HOW TO COMPLETE THIS TASK → The entries that follow need to be reproduced exactly, minus any images.
:::::
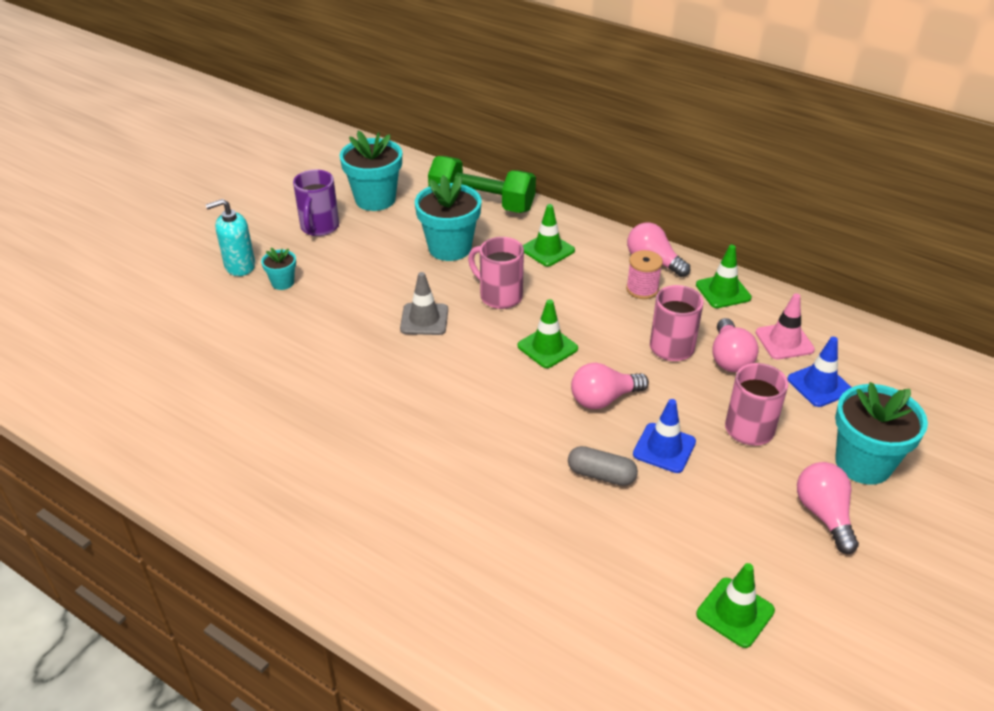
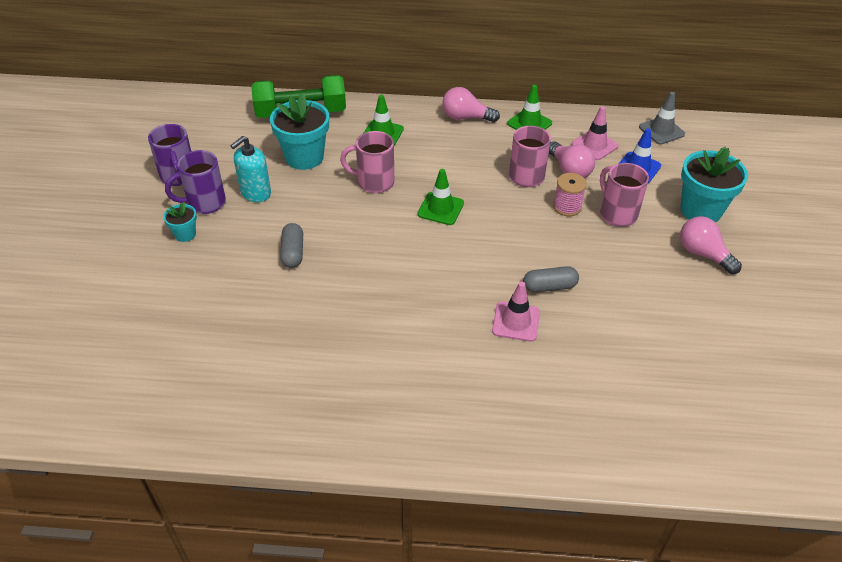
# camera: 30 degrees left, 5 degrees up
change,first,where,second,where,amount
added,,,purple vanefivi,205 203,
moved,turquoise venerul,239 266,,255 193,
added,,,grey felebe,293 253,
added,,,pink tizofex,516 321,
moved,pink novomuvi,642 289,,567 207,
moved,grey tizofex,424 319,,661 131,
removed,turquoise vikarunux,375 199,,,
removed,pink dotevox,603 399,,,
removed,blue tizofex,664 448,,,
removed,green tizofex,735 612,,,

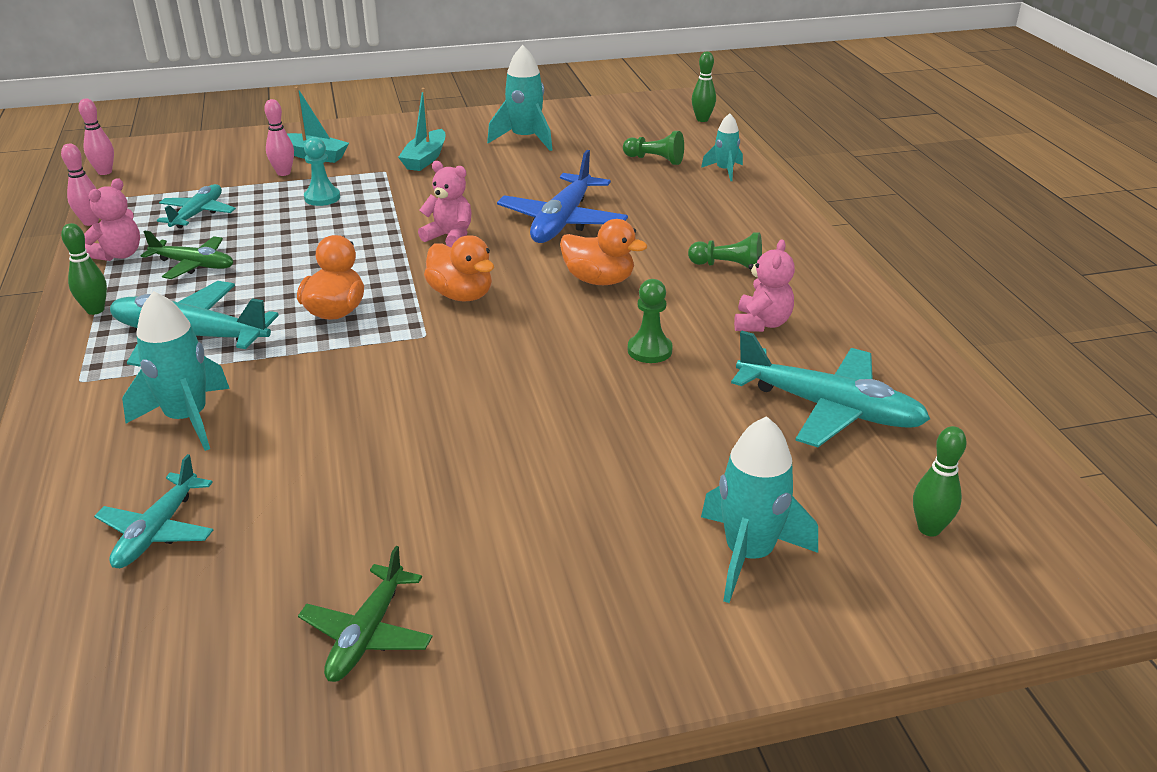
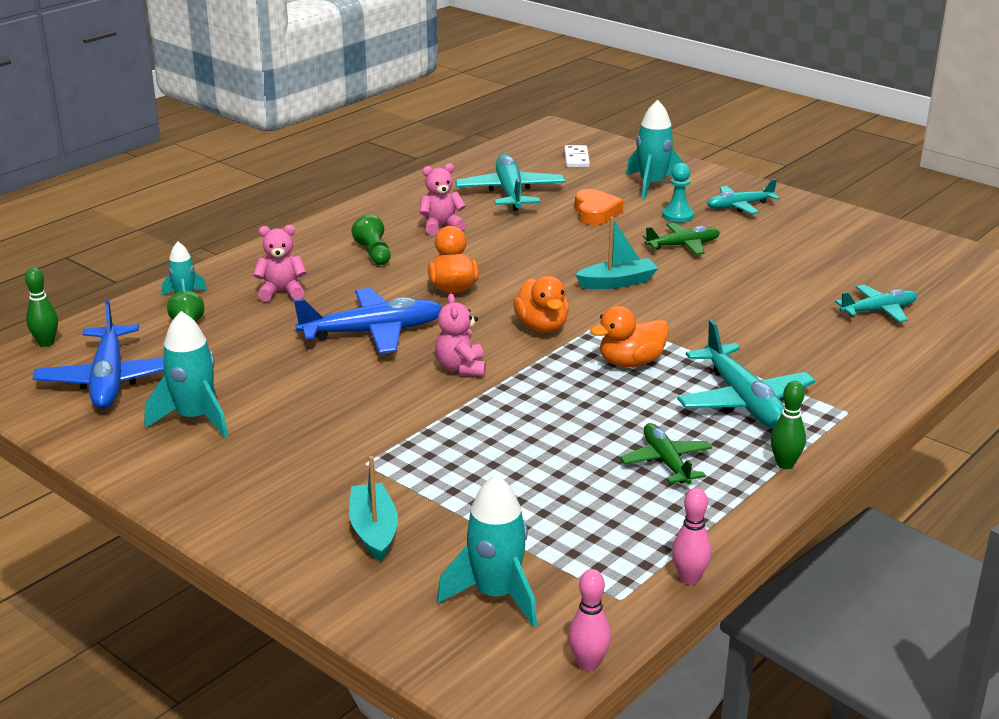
# camera: 125 degrees left, 5 degrees down
change,first,where,second,where,amount
added,,,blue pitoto,109 379,
moved,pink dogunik,119 255,,281 292,
moved,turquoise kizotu,187 419,,496 595,
turned,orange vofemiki,461 295,,542 327,150 degrees clockwise
replaced,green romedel,929 529,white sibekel,576 159,
added,,,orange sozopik,595 213,
moved,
:::::
SOLUTION →
# camera: 30 degrees left, 5 degrees up
change,first,where,second,where,amount
added,,,purple vanefivi,205 203,
moved,turquoise venerul,239 266,,255 193,
added,,,grey felebe,293 253,
added,,,pink tizofex,516 321,
moved,pink novomuvi,642 289,,567 207,
moved,grey tizofex,424 319,,661 131,
removed,turquoise vikarunux,375 199,,,
removed,pink dotevox,603 399,,,
removed,blue tizofex,664 448,,,
removed,green tizofex,735 612,,,

# camera: 125 degrees left, 5 degrees down
change,first,where,second,where,amount
added,,,blue pitoto,109 379,
moved,pink dogunik,119 255,,281 292,
moved,turquoise kizotu,187 419,,496 595,
turned,orange vofemiki,461 295,,542 327,150 degrees clockwise
replaced,green romedel,929 529,white sibekel,576 159,
added,,,orange sozopik,595 213,
moved,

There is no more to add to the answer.